Start of Material for this exercise
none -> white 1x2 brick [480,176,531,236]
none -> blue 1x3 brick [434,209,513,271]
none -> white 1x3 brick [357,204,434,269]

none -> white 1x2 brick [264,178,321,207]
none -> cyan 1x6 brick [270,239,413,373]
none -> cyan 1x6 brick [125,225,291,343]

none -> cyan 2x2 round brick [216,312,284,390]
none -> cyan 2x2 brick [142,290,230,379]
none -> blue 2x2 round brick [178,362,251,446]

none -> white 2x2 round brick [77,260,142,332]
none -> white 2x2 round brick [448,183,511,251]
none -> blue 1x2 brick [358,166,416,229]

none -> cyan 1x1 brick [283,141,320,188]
End of Material for this exercise
Start of Material for this exercise
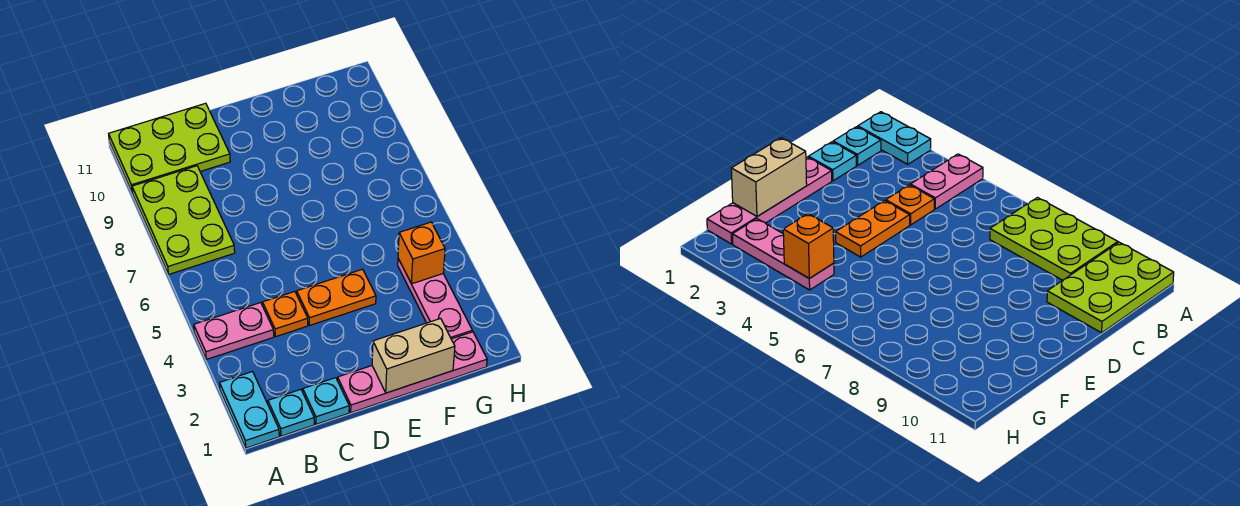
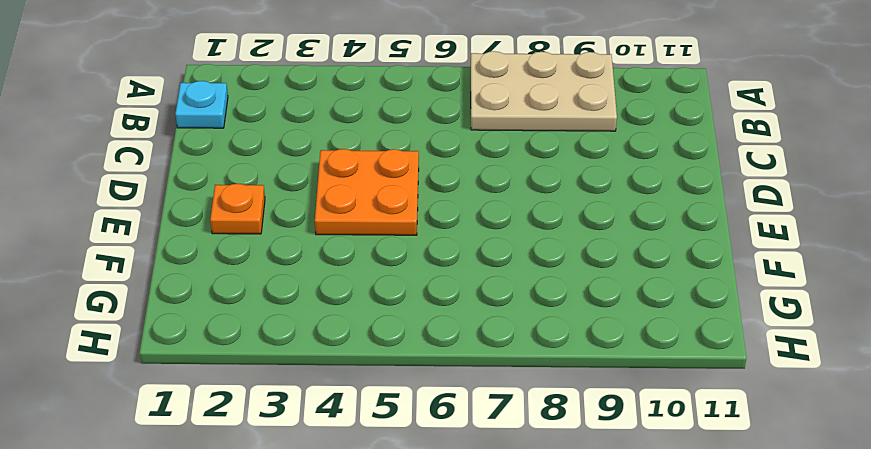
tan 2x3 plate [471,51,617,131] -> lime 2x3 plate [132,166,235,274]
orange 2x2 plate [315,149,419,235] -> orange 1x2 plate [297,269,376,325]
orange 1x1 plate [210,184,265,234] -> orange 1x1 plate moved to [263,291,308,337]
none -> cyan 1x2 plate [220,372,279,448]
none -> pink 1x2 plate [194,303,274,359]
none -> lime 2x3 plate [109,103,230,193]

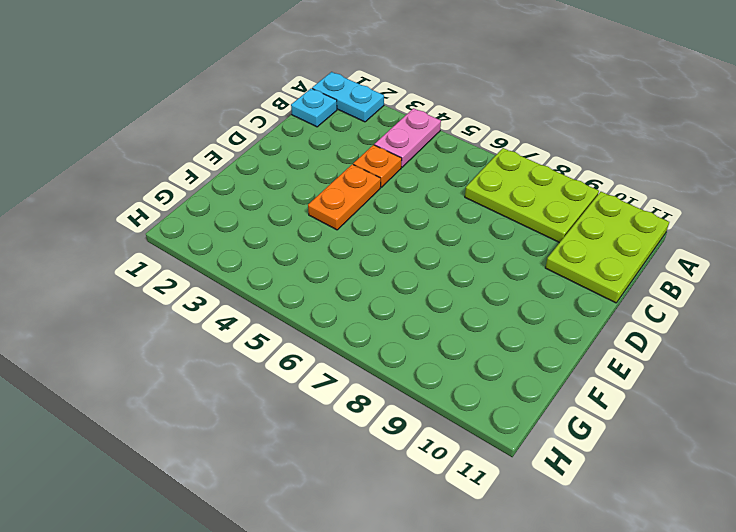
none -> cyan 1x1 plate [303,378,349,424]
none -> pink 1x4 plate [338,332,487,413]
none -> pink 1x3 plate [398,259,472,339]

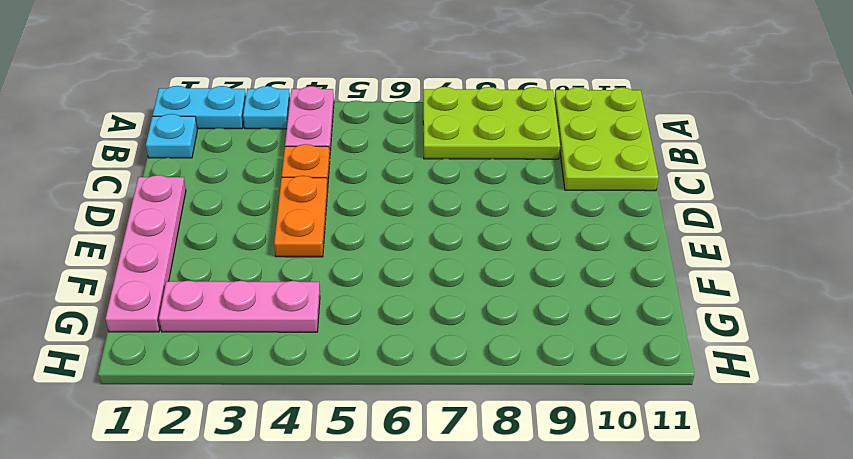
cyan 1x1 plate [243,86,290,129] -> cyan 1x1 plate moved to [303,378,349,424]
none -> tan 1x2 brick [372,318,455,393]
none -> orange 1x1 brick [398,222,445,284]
End of Material for this exercise
Start of Material for this exercise
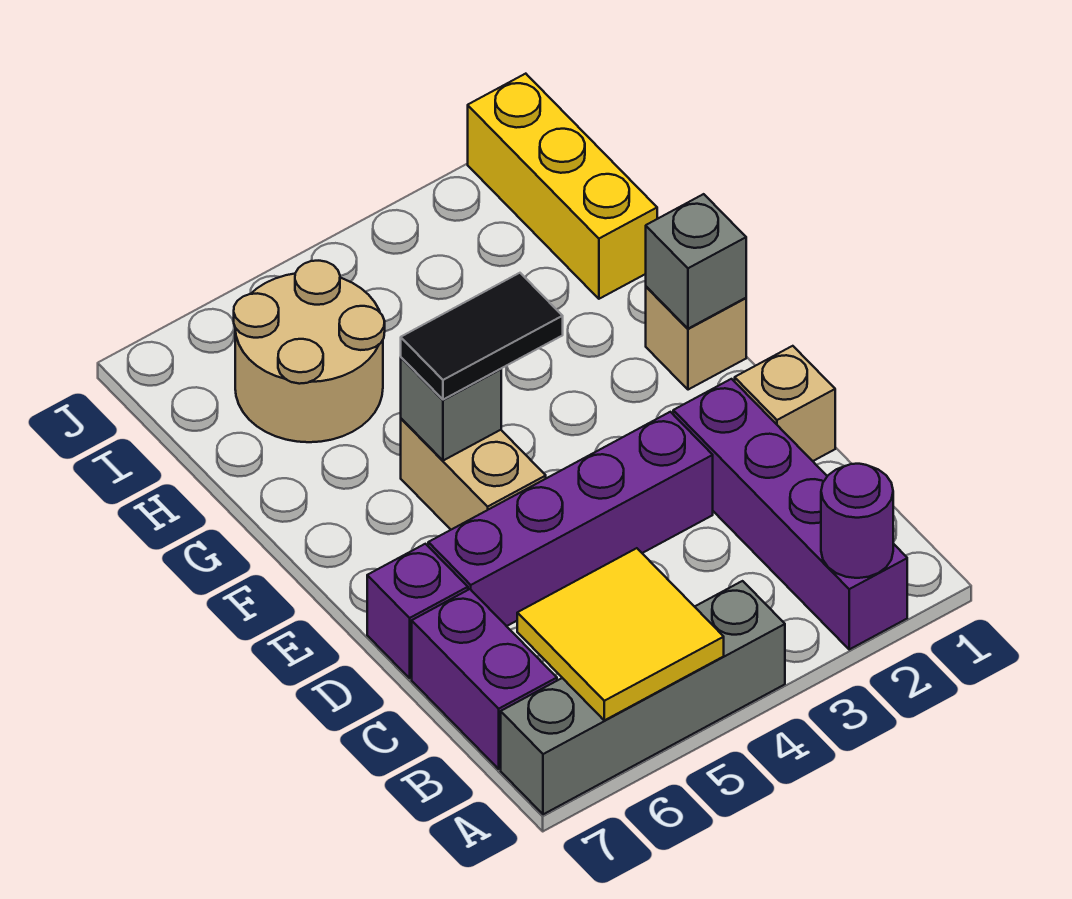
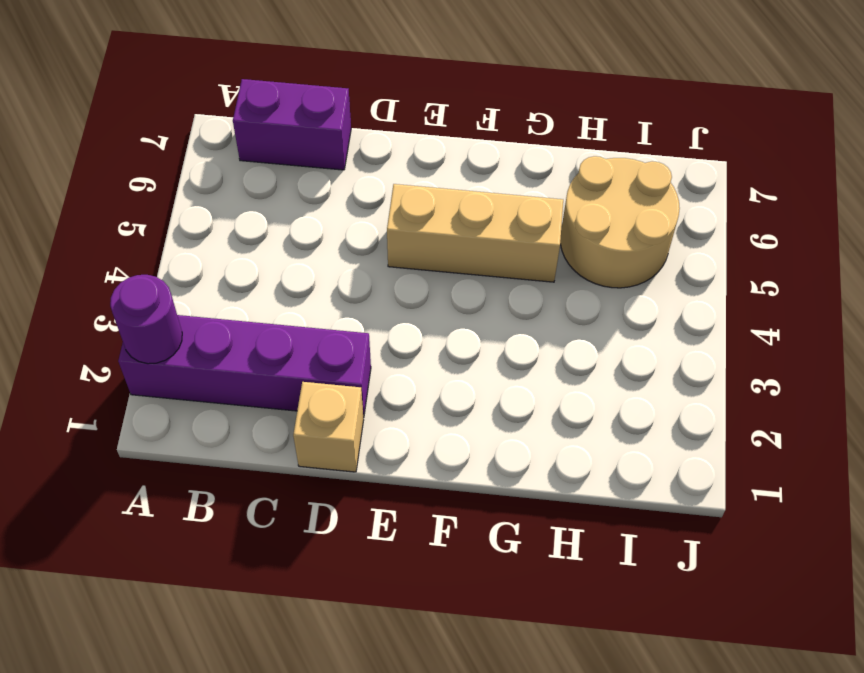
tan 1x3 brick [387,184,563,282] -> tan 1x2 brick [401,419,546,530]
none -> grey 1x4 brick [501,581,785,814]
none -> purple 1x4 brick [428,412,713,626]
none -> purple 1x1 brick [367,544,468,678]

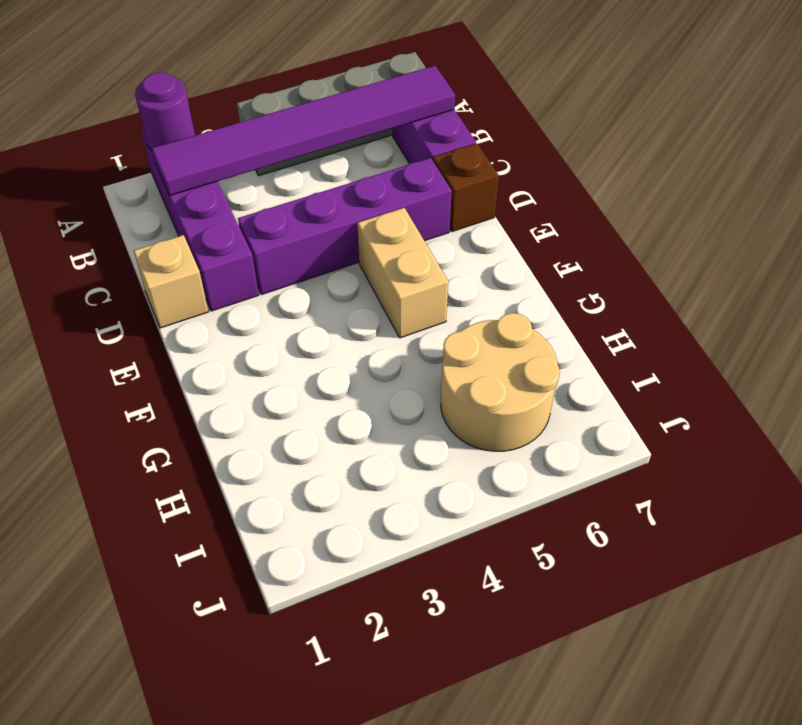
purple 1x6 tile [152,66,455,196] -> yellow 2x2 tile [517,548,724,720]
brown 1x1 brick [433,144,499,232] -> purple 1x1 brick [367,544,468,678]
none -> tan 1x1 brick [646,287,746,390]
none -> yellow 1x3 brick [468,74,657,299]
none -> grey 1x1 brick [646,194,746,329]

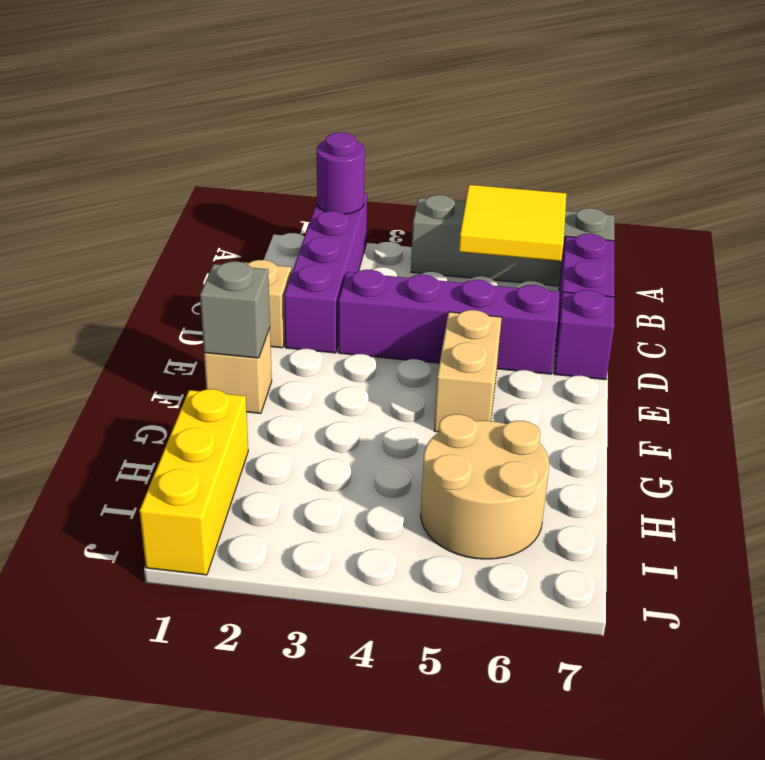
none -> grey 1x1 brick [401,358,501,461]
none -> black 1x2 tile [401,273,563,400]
End of Material for this exercise
### Exercise description:
Look above for the line with "none -> cyan 2x2 round" and the line with "none -> cyan 1x1 brick [283,141,320,188]"; transcribe both and all lines in between, exactly, and nothing else.

### Exercise output:
none -> cyan 2x2 round brick [216,312,284,390]
none -> cyan 2x2 brick [142,290,230,379]
none -> blue 2x2 round brick [178,362,251,446]

none -> white 2x2 round brick [77,260,142,332]
none -> white 2x2 round brick [448,183,511,251]
none -> blue 1x2 brick [358,166,416,229]

none -> cyan 1x1 brick [283,141,320,188]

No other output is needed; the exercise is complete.